BEGIN Supplied records

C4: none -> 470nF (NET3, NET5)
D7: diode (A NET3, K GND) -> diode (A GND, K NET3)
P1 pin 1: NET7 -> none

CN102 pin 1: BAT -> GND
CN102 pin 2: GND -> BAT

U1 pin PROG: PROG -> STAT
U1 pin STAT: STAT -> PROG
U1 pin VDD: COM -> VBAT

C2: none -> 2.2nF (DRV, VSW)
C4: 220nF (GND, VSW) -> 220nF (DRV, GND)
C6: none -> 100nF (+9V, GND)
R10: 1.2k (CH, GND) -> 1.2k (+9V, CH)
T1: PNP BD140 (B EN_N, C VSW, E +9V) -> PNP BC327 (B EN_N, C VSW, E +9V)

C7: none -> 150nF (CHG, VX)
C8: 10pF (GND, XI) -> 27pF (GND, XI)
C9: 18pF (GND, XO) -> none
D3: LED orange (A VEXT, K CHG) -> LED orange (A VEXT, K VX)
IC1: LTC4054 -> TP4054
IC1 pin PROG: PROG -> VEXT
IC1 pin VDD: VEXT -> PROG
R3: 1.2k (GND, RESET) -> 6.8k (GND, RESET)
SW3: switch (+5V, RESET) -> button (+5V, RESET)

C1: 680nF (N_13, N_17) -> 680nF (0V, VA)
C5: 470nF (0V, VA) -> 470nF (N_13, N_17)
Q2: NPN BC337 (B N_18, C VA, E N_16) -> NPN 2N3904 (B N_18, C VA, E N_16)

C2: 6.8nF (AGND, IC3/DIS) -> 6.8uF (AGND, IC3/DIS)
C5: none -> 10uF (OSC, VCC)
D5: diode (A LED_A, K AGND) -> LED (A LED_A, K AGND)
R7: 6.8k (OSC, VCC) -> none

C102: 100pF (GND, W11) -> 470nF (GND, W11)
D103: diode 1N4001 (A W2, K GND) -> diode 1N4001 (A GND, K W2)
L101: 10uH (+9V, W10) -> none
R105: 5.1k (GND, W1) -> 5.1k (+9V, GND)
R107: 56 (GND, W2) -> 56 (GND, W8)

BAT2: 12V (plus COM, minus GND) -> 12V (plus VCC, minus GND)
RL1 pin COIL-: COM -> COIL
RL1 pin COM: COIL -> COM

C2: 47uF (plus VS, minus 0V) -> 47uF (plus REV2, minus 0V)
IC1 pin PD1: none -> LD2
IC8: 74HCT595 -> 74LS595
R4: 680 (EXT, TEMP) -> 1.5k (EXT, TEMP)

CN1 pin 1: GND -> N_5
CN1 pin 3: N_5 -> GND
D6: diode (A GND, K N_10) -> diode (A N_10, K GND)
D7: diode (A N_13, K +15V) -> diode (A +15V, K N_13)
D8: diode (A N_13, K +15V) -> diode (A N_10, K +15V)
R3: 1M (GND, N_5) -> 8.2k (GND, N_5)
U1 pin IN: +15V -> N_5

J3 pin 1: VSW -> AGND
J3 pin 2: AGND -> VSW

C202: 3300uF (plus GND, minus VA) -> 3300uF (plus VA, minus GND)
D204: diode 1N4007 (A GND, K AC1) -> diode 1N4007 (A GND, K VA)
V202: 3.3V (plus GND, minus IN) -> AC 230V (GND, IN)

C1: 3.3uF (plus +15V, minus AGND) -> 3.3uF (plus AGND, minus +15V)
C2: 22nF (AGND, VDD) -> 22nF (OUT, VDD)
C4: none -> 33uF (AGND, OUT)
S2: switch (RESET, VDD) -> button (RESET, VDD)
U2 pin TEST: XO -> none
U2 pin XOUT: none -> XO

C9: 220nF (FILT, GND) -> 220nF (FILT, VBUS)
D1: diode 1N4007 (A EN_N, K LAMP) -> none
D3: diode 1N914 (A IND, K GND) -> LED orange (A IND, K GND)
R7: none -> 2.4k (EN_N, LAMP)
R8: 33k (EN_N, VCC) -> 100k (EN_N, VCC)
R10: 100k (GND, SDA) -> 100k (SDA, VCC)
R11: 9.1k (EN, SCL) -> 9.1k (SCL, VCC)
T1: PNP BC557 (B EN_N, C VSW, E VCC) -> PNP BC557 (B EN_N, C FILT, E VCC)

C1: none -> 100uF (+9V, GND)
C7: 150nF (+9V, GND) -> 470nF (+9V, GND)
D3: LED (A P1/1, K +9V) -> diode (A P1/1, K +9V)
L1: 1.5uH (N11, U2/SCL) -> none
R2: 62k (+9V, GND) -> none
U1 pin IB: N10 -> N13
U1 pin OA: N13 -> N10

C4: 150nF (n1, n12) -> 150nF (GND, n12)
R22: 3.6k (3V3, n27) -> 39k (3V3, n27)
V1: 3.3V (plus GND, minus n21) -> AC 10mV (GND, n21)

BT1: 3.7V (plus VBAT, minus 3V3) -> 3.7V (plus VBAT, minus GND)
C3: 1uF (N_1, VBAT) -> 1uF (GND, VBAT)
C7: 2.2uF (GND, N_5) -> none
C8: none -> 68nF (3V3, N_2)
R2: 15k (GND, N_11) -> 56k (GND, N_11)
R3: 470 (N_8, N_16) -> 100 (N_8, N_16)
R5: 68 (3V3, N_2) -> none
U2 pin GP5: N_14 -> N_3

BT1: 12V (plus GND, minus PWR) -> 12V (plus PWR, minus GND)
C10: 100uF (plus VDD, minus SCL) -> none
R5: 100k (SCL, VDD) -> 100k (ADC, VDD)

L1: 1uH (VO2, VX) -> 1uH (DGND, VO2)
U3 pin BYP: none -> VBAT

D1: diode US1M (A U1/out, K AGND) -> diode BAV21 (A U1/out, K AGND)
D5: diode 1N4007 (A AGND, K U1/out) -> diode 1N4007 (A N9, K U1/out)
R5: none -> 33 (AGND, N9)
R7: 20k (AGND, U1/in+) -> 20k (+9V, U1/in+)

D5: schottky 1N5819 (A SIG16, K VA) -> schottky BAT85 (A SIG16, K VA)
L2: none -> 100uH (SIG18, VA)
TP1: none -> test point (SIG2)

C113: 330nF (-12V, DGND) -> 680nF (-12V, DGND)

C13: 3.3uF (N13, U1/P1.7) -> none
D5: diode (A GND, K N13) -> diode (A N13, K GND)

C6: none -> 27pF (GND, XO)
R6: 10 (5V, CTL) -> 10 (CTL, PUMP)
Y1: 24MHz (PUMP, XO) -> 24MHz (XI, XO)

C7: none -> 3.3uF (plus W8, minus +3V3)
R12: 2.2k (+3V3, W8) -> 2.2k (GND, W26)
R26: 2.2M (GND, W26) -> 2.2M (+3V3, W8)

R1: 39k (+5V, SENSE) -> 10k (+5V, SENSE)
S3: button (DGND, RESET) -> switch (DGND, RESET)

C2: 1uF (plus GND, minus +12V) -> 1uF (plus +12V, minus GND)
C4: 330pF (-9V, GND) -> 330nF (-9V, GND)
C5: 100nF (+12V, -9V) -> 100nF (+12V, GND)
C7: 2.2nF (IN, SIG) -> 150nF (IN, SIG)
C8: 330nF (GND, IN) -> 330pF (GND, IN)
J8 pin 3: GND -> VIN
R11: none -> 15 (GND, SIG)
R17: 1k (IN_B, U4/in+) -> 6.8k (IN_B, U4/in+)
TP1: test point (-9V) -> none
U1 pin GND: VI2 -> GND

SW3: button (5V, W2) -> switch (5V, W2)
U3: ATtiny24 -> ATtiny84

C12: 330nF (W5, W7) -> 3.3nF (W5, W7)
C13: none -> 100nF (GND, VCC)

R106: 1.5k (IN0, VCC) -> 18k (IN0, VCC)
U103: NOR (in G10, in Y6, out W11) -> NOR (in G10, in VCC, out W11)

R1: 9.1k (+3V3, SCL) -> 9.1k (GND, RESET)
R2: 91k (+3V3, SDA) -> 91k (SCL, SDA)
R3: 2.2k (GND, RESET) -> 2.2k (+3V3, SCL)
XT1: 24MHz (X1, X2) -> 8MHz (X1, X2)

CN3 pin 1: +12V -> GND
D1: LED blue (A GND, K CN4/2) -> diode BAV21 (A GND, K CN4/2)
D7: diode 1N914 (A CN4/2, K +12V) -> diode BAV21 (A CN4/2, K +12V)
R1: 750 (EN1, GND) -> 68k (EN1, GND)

END Supplied records

- **Directions**:
When you reach the line containing "TP1: none -> test point (SIG2)" in the data above, start copying exactly, and stop after the line containing "R6: 10 (5V, CTL) -> 10 (CTL, PUMP)".

- **Response area**:
TP1: none -> test point (SIG2)

C113: 330nF (-12V, DGND) -> 680nF (-12V, DGND)

C13: 3.3uF (N13, U1/P1.7) -> none
D5: diode (A GND, K N13) -> diode (A N13, K GND)

C6: none -> 27pF (GND, XO)
R6: 10 (5V, CTL) -> 10 (CTL, PUMP)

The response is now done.